§ **Exercise data**:
═══

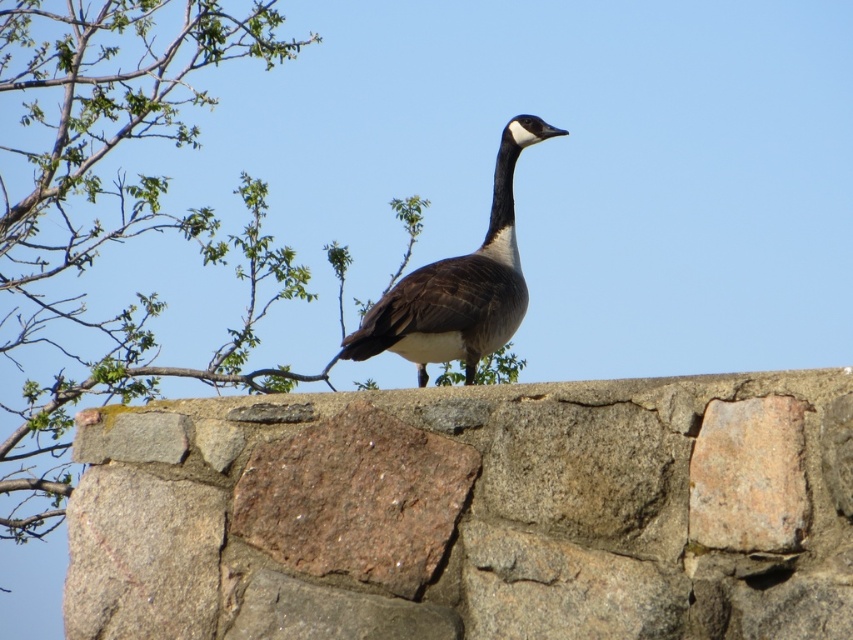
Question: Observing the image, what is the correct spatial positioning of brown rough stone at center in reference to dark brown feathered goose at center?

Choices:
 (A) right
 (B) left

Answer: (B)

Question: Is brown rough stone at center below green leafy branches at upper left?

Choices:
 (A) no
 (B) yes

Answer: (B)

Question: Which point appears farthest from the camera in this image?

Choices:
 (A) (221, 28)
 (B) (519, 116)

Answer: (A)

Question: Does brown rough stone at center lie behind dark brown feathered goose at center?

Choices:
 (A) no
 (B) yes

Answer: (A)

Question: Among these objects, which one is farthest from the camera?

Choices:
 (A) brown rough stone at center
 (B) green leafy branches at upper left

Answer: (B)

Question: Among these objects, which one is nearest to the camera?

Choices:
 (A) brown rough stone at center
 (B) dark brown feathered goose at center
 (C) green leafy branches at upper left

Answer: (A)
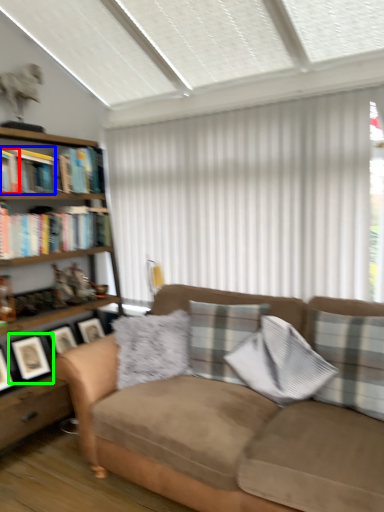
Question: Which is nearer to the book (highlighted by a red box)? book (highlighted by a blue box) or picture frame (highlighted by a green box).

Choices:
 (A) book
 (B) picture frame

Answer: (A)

═══

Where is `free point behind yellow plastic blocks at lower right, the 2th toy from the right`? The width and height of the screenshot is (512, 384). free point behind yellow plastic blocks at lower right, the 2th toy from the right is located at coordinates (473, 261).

═══

§ **Work to do**:
Report every line of the material that contains the string "book", treating uppercase and lowercase as distinct.

§ **Expected answer**:
Question: Which is nearer to the book (highlighted by a red box)? book (highlighted by a blue box) or picture frame (highlighted by a green box).
 (A) book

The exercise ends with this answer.